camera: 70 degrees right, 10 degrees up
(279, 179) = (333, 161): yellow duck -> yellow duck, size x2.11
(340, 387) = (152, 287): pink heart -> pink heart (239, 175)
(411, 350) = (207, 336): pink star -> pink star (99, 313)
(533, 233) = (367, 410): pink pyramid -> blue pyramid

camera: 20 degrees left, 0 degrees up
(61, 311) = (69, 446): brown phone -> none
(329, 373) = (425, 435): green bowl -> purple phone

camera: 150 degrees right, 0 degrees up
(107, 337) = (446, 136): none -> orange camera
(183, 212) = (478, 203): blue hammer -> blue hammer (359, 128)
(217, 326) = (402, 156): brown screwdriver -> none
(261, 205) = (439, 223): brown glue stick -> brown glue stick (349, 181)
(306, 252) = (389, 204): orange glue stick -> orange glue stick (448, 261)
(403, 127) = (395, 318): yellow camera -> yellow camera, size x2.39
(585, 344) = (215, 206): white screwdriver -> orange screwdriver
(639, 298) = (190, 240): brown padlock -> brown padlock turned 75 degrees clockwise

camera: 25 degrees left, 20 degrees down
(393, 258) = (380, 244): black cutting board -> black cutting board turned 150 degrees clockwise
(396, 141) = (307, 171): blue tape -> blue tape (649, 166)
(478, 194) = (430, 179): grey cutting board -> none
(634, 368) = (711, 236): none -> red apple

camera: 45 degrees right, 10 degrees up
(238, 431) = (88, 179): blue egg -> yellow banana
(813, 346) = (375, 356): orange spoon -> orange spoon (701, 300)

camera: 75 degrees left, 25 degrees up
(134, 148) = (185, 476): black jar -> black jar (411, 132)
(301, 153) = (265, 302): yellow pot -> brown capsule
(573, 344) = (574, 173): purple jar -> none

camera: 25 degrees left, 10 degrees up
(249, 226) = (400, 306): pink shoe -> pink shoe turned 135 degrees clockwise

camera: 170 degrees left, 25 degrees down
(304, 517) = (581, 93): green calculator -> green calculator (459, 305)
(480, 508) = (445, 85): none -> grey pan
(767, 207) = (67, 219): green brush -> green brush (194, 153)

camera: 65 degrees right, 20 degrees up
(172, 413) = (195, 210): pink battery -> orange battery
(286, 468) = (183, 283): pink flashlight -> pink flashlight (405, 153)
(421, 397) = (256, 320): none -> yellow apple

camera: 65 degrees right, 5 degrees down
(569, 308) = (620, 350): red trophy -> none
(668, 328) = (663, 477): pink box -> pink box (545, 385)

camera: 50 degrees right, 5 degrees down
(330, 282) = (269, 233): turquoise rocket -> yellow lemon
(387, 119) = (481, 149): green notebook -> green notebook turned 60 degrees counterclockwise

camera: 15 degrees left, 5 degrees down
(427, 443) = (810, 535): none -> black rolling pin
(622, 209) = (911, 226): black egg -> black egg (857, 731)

- [Exercise requirements]
Only those lines running from the one containing "(634, 368) = (711, 236): none -> red apple" through the last line of the data above are to be copied, exactly, with both ends included.

- [Response for this exercise]
(634, 368) = (711, 236): none -> red apple

camera: 45 degrees right, 10 degrees up
(238, 431) = (88, 179): blue egg -> yellow banana
(813, 346) = (375, 356): orange spoon -> orange spoon (701, 300)

camera: 75 degrees left, 25 degrees up
(134, 148) = (185, 476): black jar -> black jar (411, 132)
(301, 153) = (265, 302): yellow pot -> brown capsule
(573, 344) = (574, 173): purple jar -> none

camera: 25 degrees left, 10 degrees up
(249, 226) = (400, 306): pink shoe -> pink shoe turned 135 degrees clockwise

camera: 170 degrees left, 25 degrees down
(304, 517) = (581, 93): green calculator -> green calculator (459, 305)
(480, 508) = (445, 85): none -> grey pan
(767, 207) = (67, 219): green brush -> green brush (194, 153)

camera: 65 degrees right, 20 degrees up
(172, 413) = (195, 210): pink battery -> orange battery
(286, 468) = (183, 283): pink flashlight -> pink flashlight (405, 153)
(421, 397) = (256, 320): none -> yellow apple

camera: 65 degrees right, 5 degrees down
(569, 308) = (620, 350): red trophy -> none
(668, 328) = (663, 477): pink box -> pink box (545, 385)

camera: 50 degrees right, 5 degrees down
(330, 282) = (269, 233): turquoise rocket -> yellow lemon
(387, 119) = (481, 149): green notebook -> green notebook turned 60 degrees counterclockwise

camera: 15 degrees left, 5 degrees down
(427, 443) = (810, 535): none -> black rolling pin
(622, 209) = (911, 226): black egg -> black egg (857, 731)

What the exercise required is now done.